**EXERCISE DIRECTIONS:**
A verbatim copy of every record is needed.

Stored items
====
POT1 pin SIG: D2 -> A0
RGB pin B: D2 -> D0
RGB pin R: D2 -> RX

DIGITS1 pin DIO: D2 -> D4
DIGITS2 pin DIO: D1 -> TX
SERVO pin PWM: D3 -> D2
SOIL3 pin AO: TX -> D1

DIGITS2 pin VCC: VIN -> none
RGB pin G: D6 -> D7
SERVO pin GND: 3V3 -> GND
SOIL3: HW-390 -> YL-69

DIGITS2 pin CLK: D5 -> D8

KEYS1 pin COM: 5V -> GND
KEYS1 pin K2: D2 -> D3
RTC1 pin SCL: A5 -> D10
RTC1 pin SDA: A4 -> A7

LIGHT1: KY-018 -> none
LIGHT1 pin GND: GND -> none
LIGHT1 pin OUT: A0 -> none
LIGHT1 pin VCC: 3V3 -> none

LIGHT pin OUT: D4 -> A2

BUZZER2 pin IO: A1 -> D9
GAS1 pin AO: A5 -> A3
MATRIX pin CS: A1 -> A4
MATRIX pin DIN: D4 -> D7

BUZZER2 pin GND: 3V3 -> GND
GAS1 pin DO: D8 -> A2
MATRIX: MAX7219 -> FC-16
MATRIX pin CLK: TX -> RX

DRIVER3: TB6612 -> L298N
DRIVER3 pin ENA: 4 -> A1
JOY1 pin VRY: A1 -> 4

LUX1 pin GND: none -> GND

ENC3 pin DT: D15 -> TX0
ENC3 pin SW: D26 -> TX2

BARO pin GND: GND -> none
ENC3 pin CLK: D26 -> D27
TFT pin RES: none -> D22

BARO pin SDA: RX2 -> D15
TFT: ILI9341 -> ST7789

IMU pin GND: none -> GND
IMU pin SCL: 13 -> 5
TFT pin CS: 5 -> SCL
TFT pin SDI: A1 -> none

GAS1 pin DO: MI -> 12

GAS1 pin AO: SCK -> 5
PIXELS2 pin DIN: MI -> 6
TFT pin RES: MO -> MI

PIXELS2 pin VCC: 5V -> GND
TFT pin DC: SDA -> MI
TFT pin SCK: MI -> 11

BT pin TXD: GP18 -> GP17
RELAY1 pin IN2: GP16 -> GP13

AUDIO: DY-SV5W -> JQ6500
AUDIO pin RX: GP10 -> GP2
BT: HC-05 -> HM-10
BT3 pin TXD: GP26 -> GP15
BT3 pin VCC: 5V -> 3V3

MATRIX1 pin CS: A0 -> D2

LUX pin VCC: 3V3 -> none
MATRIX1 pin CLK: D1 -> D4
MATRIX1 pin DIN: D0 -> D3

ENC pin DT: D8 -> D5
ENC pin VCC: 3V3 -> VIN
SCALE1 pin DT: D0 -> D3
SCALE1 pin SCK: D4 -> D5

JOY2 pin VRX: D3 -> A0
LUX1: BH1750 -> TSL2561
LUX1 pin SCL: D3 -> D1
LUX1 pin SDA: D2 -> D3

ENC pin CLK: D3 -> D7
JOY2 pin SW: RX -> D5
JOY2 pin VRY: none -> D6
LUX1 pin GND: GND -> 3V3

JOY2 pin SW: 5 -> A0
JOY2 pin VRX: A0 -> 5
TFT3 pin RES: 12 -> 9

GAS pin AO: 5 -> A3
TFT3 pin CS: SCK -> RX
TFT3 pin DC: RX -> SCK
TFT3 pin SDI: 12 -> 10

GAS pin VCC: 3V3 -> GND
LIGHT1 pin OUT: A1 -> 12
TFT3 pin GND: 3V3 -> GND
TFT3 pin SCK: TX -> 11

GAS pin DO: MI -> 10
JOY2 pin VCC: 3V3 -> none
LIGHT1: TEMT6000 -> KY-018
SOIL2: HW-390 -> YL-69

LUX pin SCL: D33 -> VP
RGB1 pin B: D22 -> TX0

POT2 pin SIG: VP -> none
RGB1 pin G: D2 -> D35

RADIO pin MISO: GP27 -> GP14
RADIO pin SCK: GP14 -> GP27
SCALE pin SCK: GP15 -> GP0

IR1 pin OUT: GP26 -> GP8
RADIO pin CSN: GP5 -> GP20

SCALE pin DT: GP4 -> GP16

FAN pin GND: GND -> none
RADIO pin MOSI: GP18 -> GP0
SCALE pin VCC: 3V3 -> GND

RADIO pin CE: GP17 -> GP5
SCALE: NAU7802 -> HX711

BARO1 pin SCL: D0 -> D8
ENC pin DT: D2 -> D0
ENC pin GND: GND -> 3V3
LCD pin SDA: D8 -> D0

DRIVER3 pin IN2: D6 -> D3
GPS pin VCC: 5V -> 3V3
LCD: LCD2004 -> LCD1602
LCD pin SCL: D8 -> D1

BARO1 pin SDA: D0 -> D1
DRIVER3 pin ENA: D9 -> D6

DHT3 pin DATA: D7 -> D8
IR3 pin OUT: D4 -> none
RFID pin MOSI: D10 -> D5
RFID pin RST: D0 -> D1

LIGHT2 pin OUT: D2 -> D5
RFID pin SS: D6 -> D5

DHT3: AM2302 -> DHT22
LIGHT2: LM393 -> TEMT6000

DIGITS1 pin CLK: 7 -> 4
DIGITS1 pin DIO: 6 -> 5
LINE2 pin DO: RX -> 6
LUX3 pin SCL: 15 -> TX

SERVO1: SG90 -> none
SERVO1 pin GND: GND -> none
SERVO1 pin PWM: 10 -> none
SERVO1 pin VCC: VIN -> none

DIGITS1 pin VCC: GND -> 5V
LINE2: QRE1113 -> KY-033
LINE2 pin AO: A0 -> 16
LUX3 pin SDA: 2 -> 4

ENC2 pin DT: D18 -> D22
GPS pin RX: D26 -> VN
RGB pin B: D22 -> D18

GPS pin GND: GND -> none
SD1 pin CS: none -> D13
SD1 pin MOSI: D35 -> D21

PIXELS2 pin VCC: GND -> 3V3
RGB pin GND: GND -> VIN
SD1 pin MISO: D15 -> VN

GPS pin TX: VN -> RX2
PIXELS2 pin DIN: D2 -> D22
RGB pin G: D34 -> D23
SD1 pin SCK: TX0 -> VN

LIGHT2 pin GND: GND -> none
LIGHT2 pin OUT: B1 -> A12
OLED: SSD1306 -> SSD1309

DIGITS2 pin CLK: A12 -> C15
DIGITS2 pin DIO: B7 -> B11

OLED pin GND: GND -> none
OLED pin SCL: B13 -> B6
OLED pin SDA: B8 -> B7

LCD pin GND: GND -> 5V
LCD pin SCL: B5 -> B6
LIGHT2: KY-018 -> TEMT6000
====
**EXERCISE OUTPUT:**
POT1 pin SIG: D2 -> A0
RGB pin B: D2 -> D0
RGB pin R: D2 -> RX

DIGITS1 pin DIO: D2 -> D4
DIGITS2 pin DIO: D1 -> TX
SERVO pin PWM: D3 -> D2
SOIL3 pin AO: TX -> D1

DIGITS2 pin VCC: VIN -> none
RGB pin G: D6 -> D7
SERVO pin GND: 3V3 -> GND
SOIL3: HW-390 -> YL-69

DIGITS2 pin CLK: D5 -> D8

KEYS1 pin COM: 5V -> GND
KEYS1 pin K2: D2 -> D3
RTC1 pin SCL: A5 -> D10
RTC1 pin SDA: A4 -> A7

LIGHT1: KY-018 -> none
LIGHT1 pin GND: GND -> none
LIGHT1 pin OUT: A0 -> none
LIGHT1 pin VCC: 3V3 -> none

LIGHT pin OUT: D4 -> A2

BUZZER2 pin IO: A1 -> D9
GAS1 pin AO: A5 -> A3
MATRIX pin CS: A1 -> A4
MATRIX pin DIN: D4 -> D7

BUZZER2 pin GND: 3V3 -> GND
GAS1 pin DO: D8 -> A2
MATRIX: MAX7219 -> FC-16
MATRIX pin CLK: TX -> RX

DRIVER3: TB6612 -> L298N
DRIVER3 pin ENA: 4 -> A1
JOY1 pin VRY: A1 -> 4

LUX1 pin GND: none -> GND

ENC3 pin DT: D15 -> TX0
ENC3 pin SW: D26 -> TX2

BARO pin GND: GND -> none
ENC3 pin CLK: D26 -> D27
TFT pin RES: none -> D22

BARO pin SDA: RX2 -> D15
TFT: ILI9341 -> ST7789

IMU pin GND: none -> GND
IMU pin SCL: 13 -> 5
TFT pin CS: 5 -> SCL
TFT pin SDI: A1 -> none

GAS1 pin DO: MI -> 12

GAS1 pin AO: SCK -> 5
PIXELS2 pin DIN: MI -> 6
TFT pin RES: MO -> MI

PIXELS2 pin VCC: 5V -> GND
TFT pin DC: SDA -> MI
TFT pin SCK: MI -> 11

BT pin TXD: GP18 -> GP17
RELAY1 pin IN2: GP16 -> GP13

AUDIO: DY-SV5W -> JQ6500
AUDIO pin RX: GP10 -> GP2
BT: HC-05 -> HM-10
BT3 pin TXD: GP26 -> GP15
BT3 pin VCC: 5V -> 3V3

MATRIX1 pin CS: A0 -> D2

LUX pin VCC: 3V3 -> none
MATRIX1 pin CLK: D1 -> D4
MATRIX1 pin DIN: D0 -> D3

ENC pin DT: D8 -> D5
ENC pin VCC: 3V3 -> VIN
SCALE1 pin DT: D0 -> D3
SCALE1 pin SCK: D4 -> D5

JOY2 pin VRX: D3 -> A0
LUX1: BH1750 -> TSL2561
LUX1 pin SCL: D3 -> D1
LUX1 pin SDA: D2 -> D3

ENC pin CLK: D3 -> D7
JOY2 pin SW: RX -> D5
JOY2 pin VRY: none -> D6
LUX1 pin GND: GND -> 3V3

JOY2 pin SW: 5 -> A0
JOY2 pin VRX: A0 -> 5
TFT3 pin RES: 12 -> 9

GAS pin AO: 5 -> A3
TFT3 pin CS: SCK -> RX
TFT3 pin DC: RX -> SCK
TFT3 pin SDI: 12 -> 10

GAS pin VCC: 3V3 -> GND
LIGHT1 pin OUT: A1 -> 12
TFT3 pin GND: 3V3 -> GND
TFT3 pin SCK: TX -> 11

GAS pin DO: MI -> 10
JOY2 pin VCC: 3V3 -> none
LIGHT1: TEMT6000 -> KY-018
SOIL2: HW-390 -> YL-69

LUX pin SCL: D33 -> VP
RGB1 pin B: D22 -> TX0

POT2 pin SIG: VP -> none
RGB1 pin G: D2 -> D35

RADIO pin MISO: GP27 -> GP14
RADIO pin SCK: GP14 -> GP27
SCALE pin SCK: GP15 -> GP0

IR1 pin OUT: GP26 -> GP8
RADIO pin CSN: GP5 -> GP20

SCALE pin DT: GP4 -> GP16

FAN pin GND: GND -> none
RADIO pin MOSI: GP18 -> GP0
SCALE pin VCC: 3V3 -> GND

RADIO pin CE: GP17 -> GP5
SCALE: NAU7802 -> HX711

BARO1 pin SCL: D0 -> D8
ENC pin DT: D2 -> D0
ENC pin GND: GND -> 3V3
LCD pin SDA: D8 -> D0

DRIVER3 pin IN2: D6 -> D3
GPS pin VCC: 5V -> 3V3
LCD: LCD2004 -> LCD1602
LCD pin SCL: D8 -> D1

BARO1 pin SDA: D0 -> D1
DRIVER3 pin ENA: D9 -> D6

DHT3 pin DATA: D7 -> D8
IR3 pin OUT: D4 -> none
RFID pin MOSI: D10 -> D5
RFID pin RST: D0 -> D1

LIGHT2 pin OUT: D2 -> D5
RFID pin SS: D6 -> D5

DHT3: AM2302 -> DHT22
LIGHT2: LM393 -> TEMT6000

DIGITS1 pin CLK: 7 -> 4
DIGITS1 pin DIO: 6 -> 5
LINE2 pin DO: RX -> 6
LUX3 pin SCL: 15 -> TX

SERVO1: SG90 -> none
SERVO1 pin GND: GND -> none
SERVO1 pin PWM: 10 -> none
SERVO1 pin VCC: VIN -> none

DIGITS1 pin VCC: GND -> 5V
LINE2: QRE1113 -> KY-033
LINE2 pin AO: A0 -> 16
LUX3 pin SDA: 2 -> 4

ENC2 pin DT: D18 -> D22
GPS pin RX: D26 -> VN
RGB pin B: D22 -> D18

GPS pin GND: GND -> none
SD1 pin CS: none -> D13
SD1 pin MOSI: D35 -> D21

PIXELS2 pin VCC: GND -> 3V3
RGB pin GND: GND -> VIN
SD1 pin MISO: D15 -> VN

GPS pin TX: VN -> RX2
PIXELS2 pin DIN: D2 -> D22
RGB pin G: D34 -> D23
SD1 pin SCK: TX0 -> VN

LIGHT2 pin GND: GND -> none
LIGHT2 pin OUT: B1 -> A12
OLED: SSD1306 -> SSD1309

DIGITS2 pin CLK: A12 -> C15
DIGITS2 pin DIO: B7 -> B11

OLED pin GND: GND -> none
OLED pin SCL: B13 -> B6
OLED pin SDA: B8 -> B7

LCD pin GND: GND -> 5V
LCD pin SCL: B5 -> B6
LIGHT2: KY-018 -> TEMT6000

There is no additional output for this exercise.